## EXERCISE BRIEF
Gather every line from the items below that contains the string "tuplet", treating uppercase and lowercase as different.

----

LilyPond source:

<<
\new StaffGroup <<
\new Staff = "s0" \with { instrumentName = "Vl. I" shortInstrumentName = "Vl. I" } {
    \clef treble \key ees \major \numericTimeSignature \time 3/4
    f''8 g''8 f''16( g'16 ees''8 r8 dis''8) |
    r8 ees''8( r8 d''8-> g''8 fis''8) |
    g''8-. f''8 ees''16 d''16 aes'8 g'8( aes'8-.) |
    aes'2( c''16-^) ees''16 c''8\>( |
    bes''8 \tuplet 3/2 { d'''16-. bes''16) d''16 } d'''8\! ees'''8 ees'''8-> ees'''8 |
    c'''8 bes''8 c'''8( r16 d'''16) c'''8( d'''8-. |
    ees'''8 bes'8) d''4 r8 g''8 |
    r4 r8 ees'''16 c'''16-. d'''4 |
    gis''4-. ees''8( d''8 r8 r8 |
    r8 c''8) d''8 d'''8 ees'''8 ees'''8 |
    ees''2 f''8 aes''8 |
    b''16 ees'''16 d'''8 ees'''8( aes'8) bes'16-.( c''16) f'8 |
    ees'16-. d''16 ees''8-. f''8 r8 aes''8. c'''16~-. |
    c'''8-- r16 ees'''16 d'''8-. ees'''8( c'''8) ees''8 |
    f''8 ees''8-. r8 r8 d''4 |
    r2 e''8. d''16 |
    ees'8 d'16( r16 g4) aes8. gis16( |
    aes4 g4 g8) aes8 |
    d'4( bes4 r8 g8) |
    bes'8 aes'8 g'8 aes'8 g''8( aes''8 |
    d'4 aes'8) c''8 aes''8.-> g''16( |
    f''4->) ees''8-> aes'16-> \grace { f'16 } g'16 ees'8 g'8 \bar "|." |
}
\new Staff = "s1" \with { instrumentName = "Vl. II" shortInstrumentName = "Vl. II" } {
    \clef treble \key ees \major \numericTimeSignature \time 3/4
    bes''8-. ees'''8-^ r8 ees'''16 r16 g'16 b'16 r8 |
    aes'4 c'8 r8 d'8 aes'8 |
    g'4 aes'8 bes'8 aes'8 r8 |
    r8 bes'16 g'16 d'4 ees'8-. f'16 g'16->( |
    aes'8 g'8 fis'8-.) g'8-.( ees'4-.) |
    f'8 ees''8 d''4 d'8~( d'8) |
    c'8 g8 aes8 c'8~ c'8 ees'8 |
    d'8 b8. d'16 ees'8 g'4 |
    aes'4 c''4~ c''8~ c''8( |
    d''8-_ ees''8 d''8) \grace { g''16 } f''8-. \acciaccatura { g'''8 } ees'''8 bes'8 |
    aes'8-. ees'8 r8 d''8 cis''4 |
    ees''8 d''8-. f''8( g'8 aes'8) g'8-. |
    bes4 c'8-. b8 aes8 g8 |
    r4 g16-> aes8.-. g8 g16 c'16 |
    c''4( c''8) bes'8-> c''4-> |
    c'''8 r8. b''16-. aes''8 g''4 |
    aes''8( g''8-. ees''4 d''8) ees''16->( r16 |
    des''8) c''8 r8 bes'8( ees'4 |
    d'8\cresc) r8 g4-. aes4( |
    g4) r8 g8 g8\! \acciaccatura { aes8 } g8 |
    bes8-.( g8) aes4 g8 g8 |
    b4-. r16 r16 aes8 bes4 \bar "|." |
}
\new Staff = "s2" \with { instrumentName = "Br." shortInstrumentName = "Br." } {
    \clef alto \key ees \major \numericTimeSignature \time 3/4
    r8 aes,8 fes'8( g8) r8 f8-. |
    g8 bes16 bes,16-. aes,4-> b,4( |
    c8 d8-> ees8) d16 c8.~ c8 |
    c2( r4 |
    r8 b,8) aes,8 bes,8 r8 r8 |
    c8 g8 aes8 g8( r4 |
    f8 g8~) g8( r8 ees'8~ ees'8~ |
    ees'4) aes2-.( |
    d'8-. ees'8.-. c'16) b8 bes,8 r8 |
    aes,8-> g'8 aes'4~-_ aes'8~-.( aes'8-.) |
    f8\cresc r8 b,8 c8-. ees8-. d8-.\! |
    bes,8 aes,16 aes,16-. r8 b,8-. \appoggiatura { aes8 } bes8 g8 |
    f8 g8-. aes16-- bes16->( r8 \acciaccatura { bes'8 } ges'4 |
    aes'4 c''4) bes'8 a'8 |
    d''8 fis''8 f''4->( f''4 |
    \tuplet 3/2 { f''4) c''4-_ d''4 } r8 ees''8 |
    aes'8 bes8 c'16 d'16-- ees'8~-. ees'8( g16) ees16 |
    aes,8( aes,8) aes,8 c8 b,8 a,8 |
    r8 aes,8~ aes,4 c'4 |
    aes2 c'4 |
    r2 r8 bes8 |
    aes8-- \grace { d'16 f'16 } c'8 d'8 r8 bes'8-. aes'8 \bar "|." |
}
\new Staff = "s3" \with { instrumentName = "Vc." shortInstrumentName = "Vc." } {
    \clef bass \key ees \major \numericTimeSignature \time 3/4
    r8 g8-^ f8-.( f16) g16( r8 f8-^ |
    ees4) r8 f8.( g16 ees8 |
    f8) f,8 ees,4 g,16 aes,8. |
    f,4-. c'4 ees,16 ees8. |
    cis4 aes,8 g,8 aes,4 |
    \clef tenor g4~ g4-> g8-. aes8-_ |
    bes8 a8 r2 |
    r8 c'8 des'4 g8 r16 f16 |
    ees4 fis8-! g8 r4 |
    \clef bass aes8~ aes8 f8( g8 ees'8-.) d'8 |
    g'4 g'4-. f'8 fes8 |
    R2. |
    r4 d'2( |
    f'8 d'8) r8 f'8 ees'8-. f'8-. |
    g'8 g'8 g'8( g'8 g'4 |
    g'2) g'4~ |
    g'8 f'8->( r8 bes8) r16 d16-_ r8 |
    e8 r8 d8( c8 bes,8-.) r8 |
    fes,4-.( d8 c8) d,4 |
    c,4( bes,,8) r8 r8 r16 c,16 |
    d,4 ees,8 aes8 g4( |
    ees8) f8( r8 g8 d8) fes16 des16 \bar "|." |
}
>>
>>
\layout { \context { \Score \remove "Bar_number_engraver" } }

----

## EXPECTED ANSWER
    bes''8 \tuplet 3/2 { d'''16-. bes''16) d''16 } d'''8\! ees'''8 ees'''8-> ees'''8 |
    \tuplet 3/2 { f''4) c''4-_ d''4 } r8 ees''8 |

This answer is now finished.